(Items from a dataset)

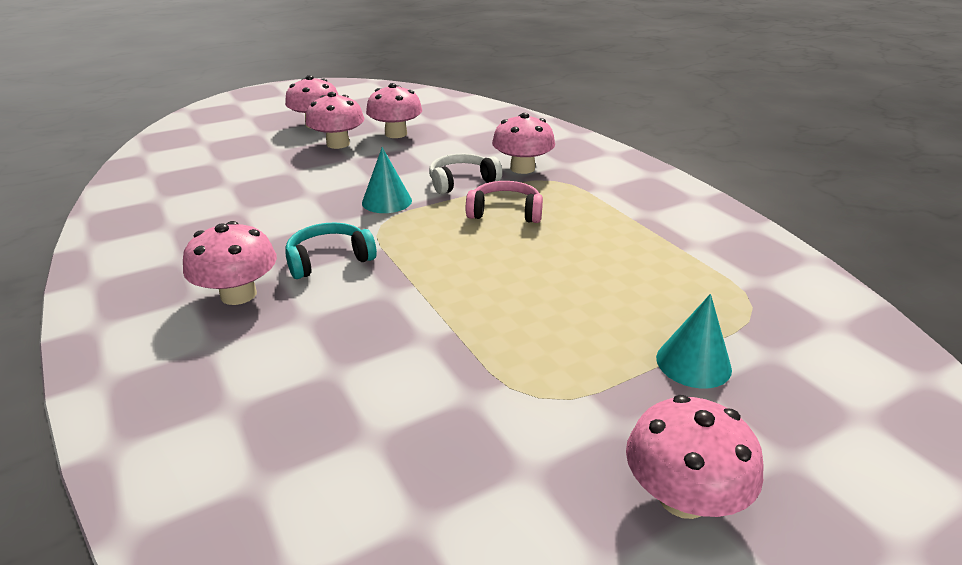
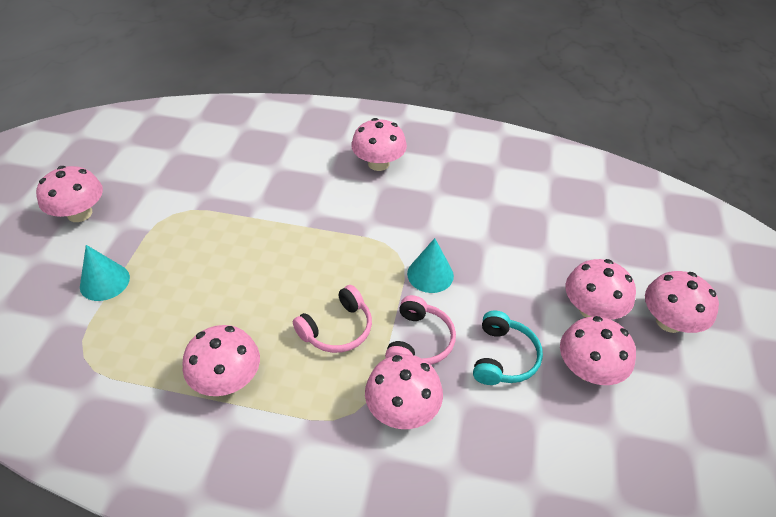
camera: 130 degrees right, 15 degrees up
(329, 260) = (376, 208): turquoise headphones -> turquoise headphones (503, 357)
(462, 182) = (419, 341): white headphones -> pink headphones
(624, 230) = (227, 379): none -> pink mushroom

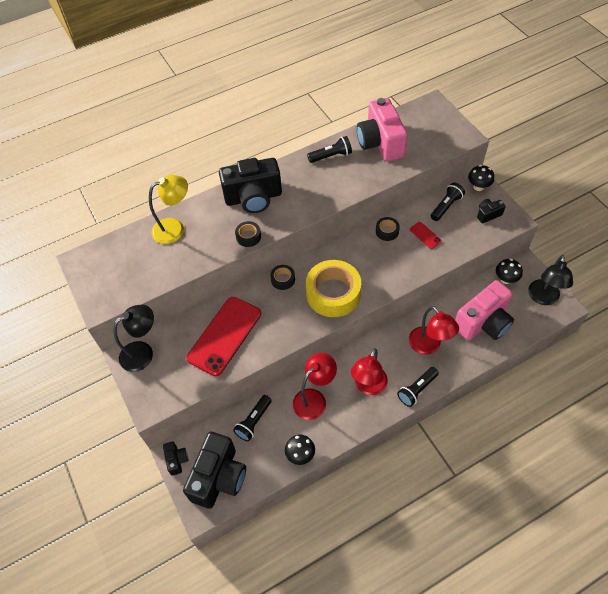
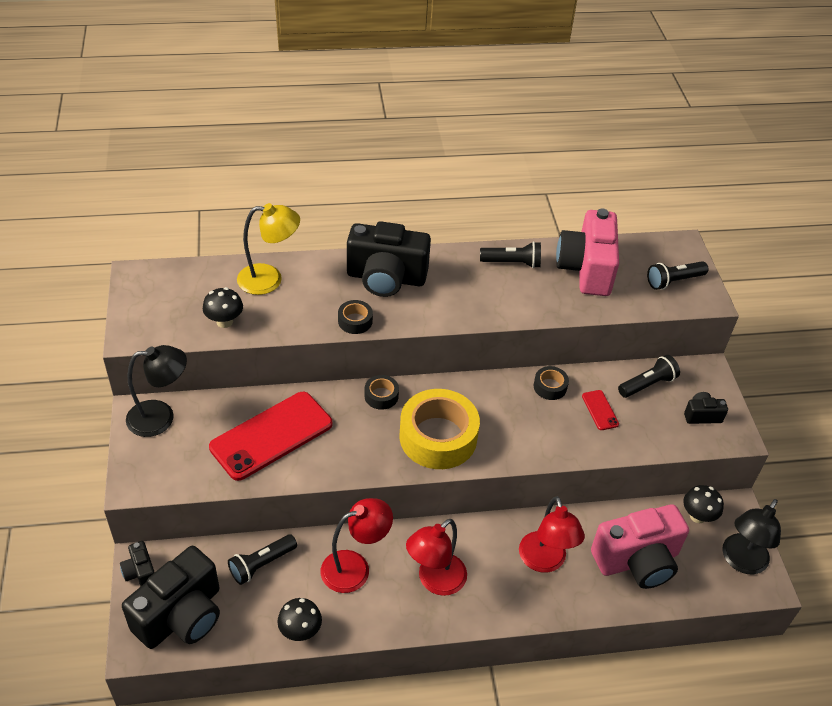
camera: 15 degrees right, 10 degrees down
(177, 460) = (140, 572): black camera -> black camera turned 150 degrees clockwise
(417, 390) = (500, 612): black flashlight -> black flashlight (674, 281)
(478, 187) = (706, 375): black mushroom -> black mushroom (224, 321)

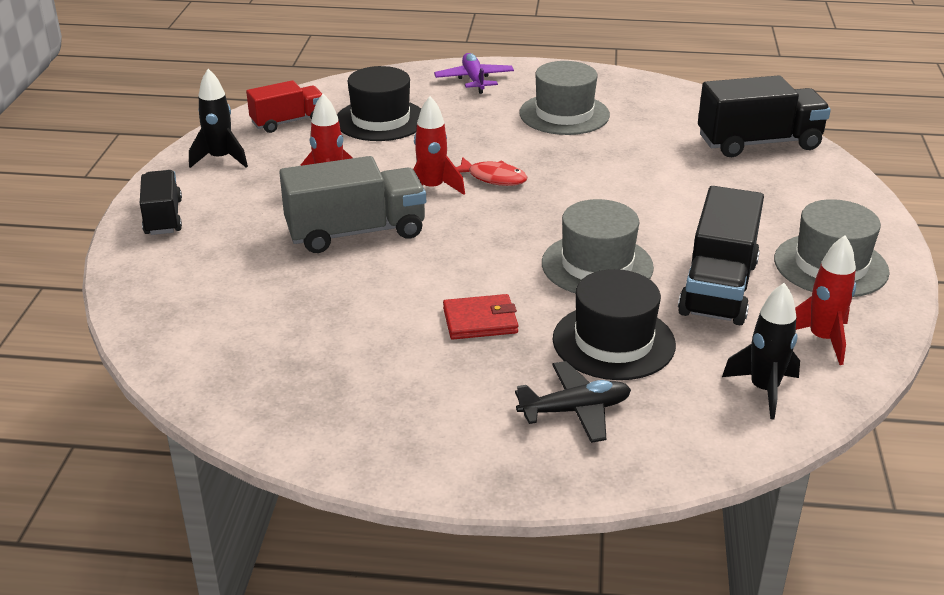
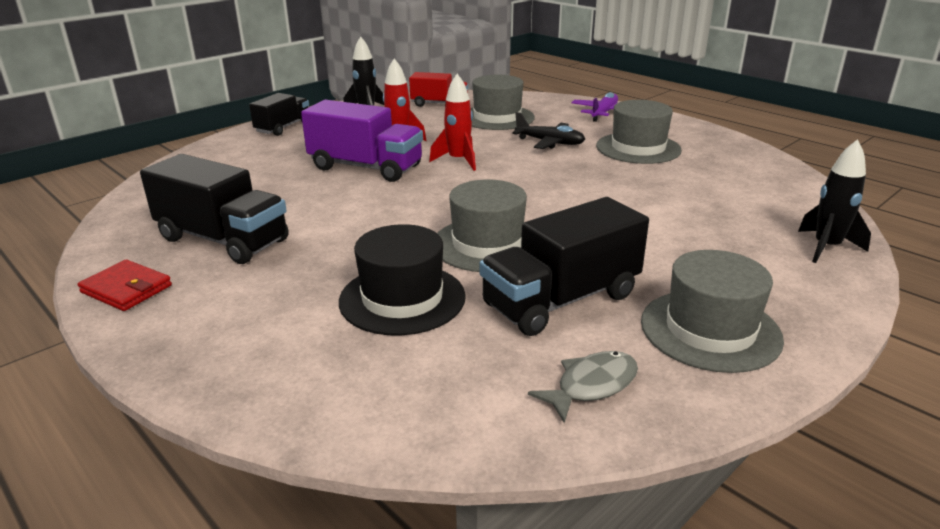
camera: 40 degrees right, 5 degrees down
(356, 232) = (366, 167): grey truck -> purple truck
(380, 120) = (497, 117): black hat -> grey hat
(480, 321) = (339, 244): red wallet -> red wallet (126, 289)
(493, 178) = (512, 168): red fish -> none
(575, 410) = (285, 330): black plane -> black plane (550, 143)
(758, 143) = (792, 214): black truck -> black truck (223, 240)
(764, 390) = (457, 397): black rocket -> black rocket (826, 248)
(822, 339) = (591, 386): red rocket -> grey fish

■ **What this task involves**
Pictures are to be left out, and the lines from the beginning of the records through the line with "(417, 390) = (500, 612): black" are to be printed exactly, with nothing added.

■ **Exercise response**
camera: 130 degrees right, 15 degrees up
(329, 260) = (376, 208): turquoise headphones -> turquoise headphones (503, 357)
(462, 182) = (419, 341): white headphones -> pink headphones
(624, 230) = (227, 379): none -> pink mushroom

camera: 15 degrees right, 10 degrees down
(177, 460) = (140, 572): black camera -> black camera turned 150 degrees clockwise
(417, 390) = (500, 612): black flashlight -> black flashlight (674, 281)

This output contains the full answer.